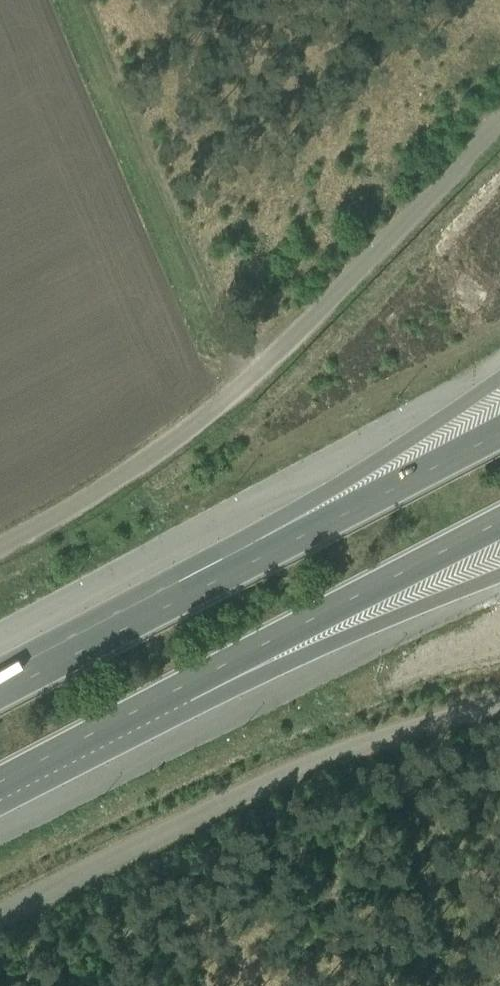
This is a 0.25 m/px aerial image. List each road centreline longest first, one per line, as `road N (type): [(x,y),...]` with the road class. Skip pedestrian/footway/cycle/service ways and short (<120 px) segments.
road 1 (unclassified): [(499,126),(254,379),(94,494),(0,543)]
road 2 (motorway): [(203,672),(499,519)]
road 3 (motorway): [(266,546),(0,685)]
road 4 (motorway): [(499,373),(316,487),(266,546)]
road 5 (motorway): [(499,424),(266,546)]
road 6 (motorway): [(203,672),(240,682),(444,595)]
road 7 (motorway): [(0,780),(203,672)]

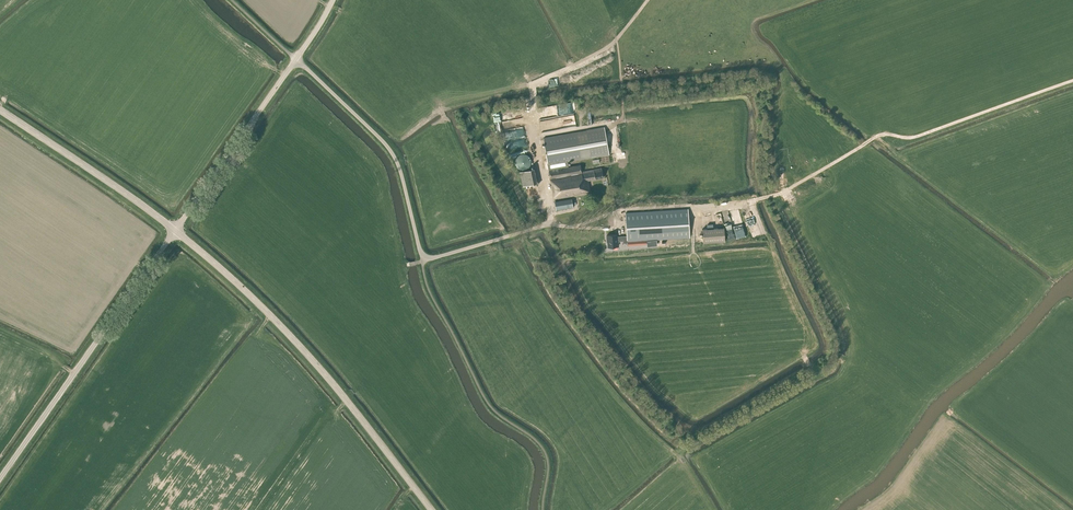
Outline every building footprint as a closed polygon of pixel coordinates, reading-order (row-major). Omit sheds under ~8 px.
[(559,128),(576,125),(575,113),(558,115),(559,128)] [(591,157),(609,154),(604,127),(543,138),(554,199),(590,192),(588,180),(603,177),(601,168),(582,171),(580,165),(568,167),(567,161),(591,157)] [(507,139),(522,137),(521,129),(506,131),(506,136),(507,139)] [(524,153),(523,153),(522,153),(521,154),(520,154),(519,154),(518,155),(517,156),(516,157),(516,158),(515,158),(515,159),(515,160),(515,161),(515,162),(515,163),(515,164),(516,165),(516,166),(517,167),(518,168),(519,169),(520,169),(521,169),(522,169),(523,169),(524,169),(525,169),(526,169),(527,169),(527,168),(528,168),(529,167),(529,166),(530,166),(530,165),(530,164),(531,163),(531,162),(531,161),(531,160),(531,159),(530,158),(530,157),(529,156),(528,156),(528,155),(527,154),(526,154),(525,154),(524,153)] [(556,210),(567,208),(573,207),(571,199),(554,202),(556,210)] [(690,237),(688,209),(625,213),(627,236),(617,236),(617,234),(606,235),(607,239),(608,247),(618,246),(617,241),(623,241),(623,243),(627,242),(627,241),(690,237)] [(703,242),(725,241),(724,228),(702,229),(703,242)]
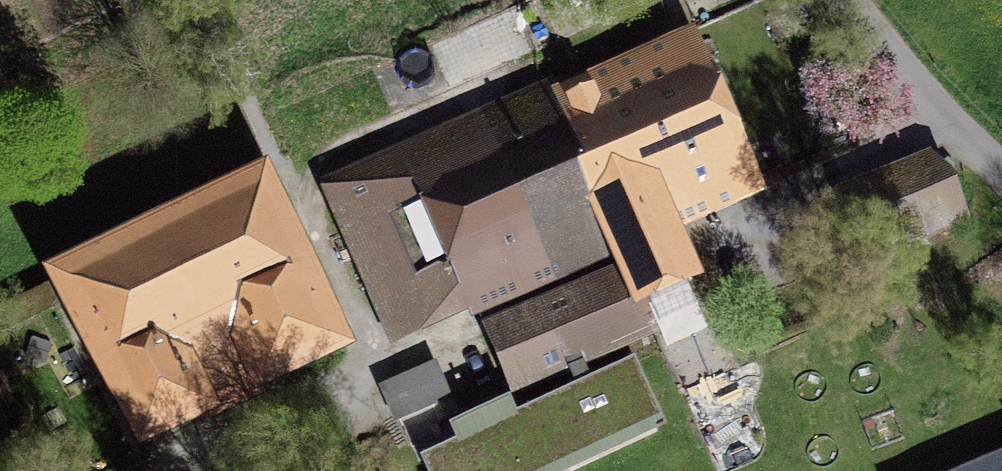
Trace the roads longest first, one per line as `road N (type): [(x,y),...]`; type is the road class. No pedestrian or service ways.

Task:
Leaving all pictures aside, quote each record exactly.

Answer space:
This is a 0.25 m/px aerial image. List each road centreline longest first, one per line, as `road N (type): [(x,y),...]` with the road class. Skip pedestrian/footway/cycle/service ways and short (<120 px) segments.
road 1 (unclassified): [(499,126),(254,379),(94,494),(0,543)]
road 2 (motorway): [(203,672),(499,519)]
road 3 (motorway): [(266,546),(0,685)]
road 4 (motorway): [(499,373),(316,487),(266,546)]
road 5 (motorway): [(499,424),(266,546)]
road 6 (motorway): [(203,672),(240,682),(444,595)]
road 7 (motorway): [(0,780),(203,672)]

Outline every building footprint as a closed polygon of pixel coordinates, reading-order (row-major). Omit sheds under ~8 px.
[(559,128),(576,125),(575,113),(558,115),(559,128)] [(591,157),(609,154),(604,127),(543,138),(554,199),(590,192),(588,180),(603,177),(601,168),(582,171),(580,165),(568,167),(567,161),(591,157)] [(507,139),(522,137),(521,129),(506,131),(506,136),(507,139)] [(524,153),(523,153),(522,153),(521,154),(520,154),(519,154),(518,155),(517,156),(516,157),(516,158),(515,158),(515,159),(515,160),(515,161),(515,162),(515,163),(515,164),(516,165),(516,166),(517,167),(518,168),(519,169),(520,169),(521,169),(522,169),(523,169),(524,169),(525,169),(526,169),(527,169),(527,168),(528,168),(529,167),(529,166),(530,166),(530,165),(530,164),(531,163),(531,162),(531,161),(531,160),(531,159),(530,158),(530,157),(529,156),(528,156),(528,155),(527,154),(526,154),(525,154),(524,153)] [(556,210),(567,208),(573,207),(571,199),(554,202),(556,210)] [(690,237),(688,209),(625,213),(627,236),(617,236),(617,234),(606,235),(607,239),(608,247),(618,246),(617,241),(623,241),(623,243),(627,242),(627,241),(690,237)] [(703,242),(725,241),(724,228),(702,229),(703,242)]
Trace the roads longest first, one per line as `road N (type): [(x,y),...]`; type is the road class. No pedestrian or service ways.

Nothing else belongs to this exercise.